[WHAT IS NEEDED]: Only an exact copy of the records, from the line with "SERVO3: SG90 -> MG90S" through the last line, is wanted.

[RECORDS SUPPLIED]:

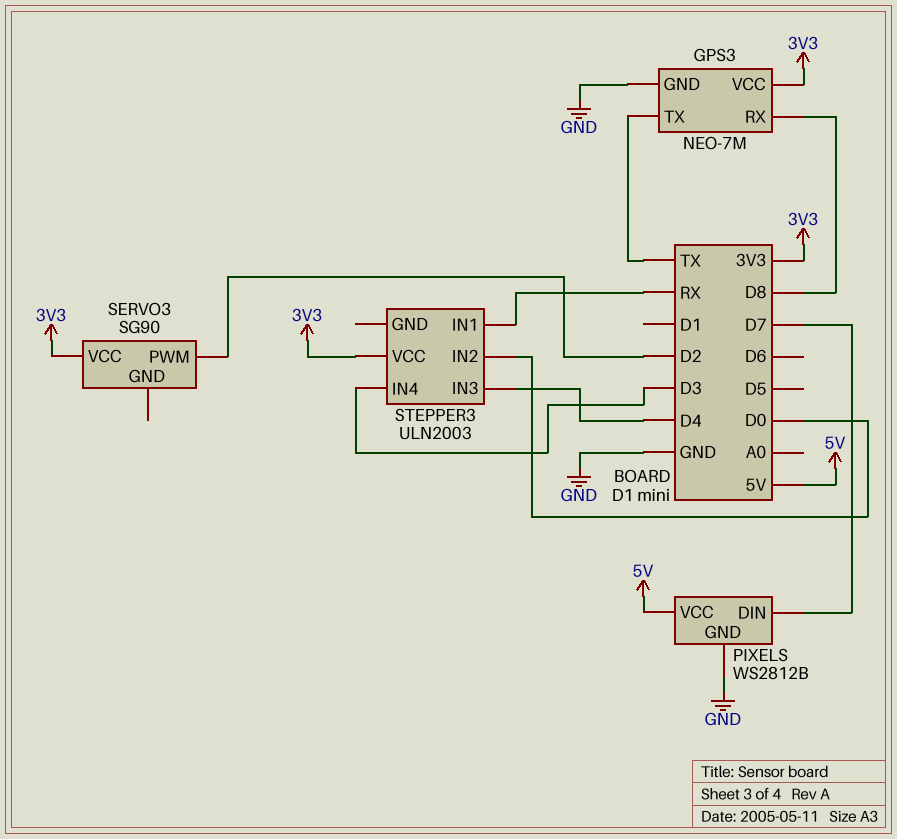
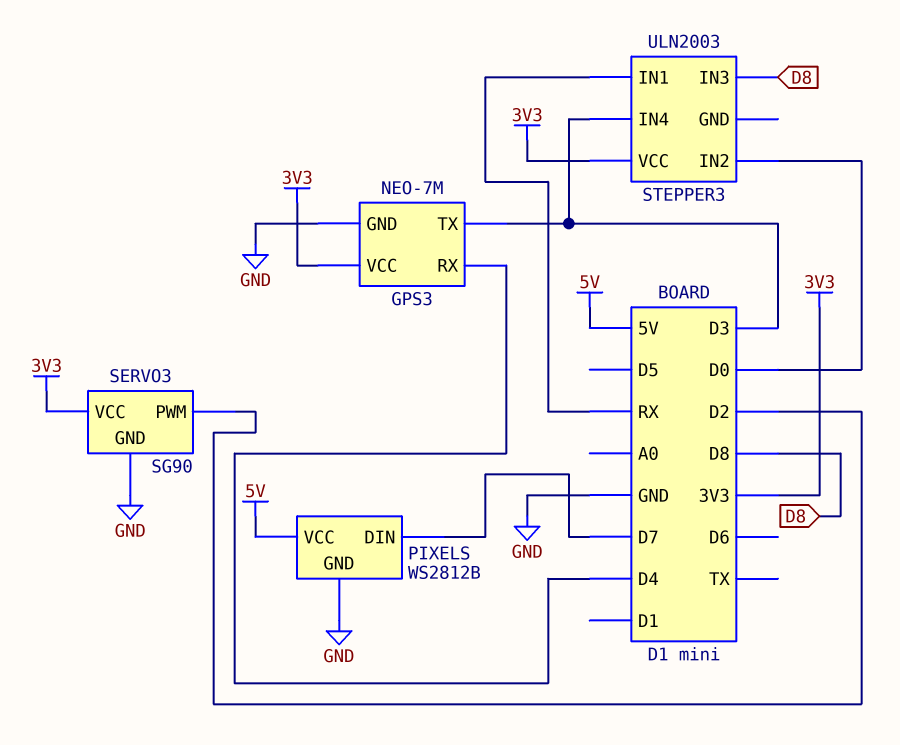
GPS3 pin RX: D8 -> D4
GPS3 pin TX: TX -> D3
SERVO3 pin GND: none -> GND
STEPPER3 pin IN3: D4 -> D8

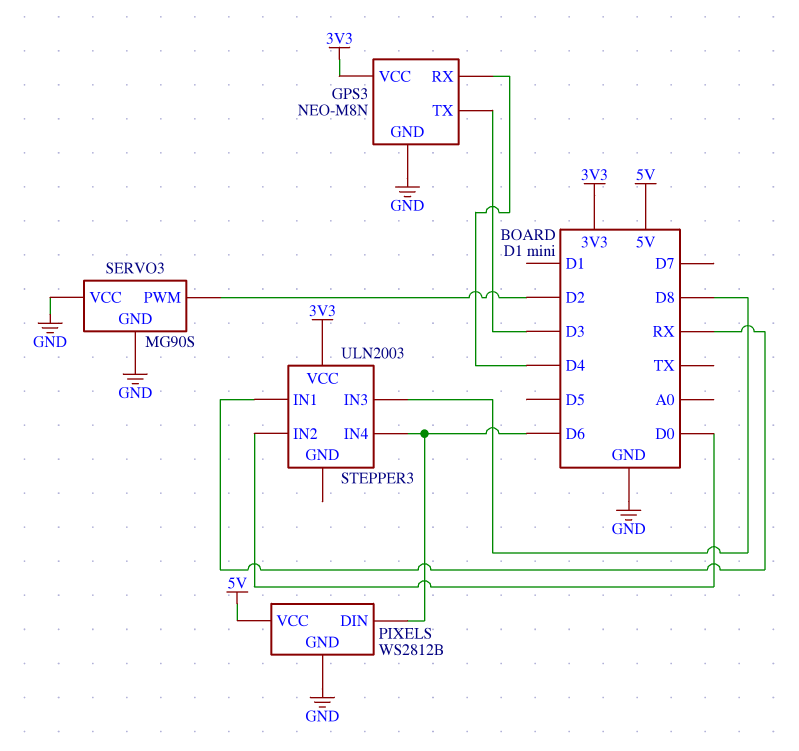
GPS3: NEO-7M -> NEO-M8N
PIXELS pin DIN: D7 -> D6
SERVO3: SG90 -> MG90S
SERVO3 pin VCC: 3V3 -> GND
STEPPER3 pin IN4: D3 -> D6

[EXERCISE RESPONSE]:
SERVO3: SG90 -> MG90S
SERVO3 pin VCC: 3V3 -> GND
STEPPER3 pin IN4: D3 -> D6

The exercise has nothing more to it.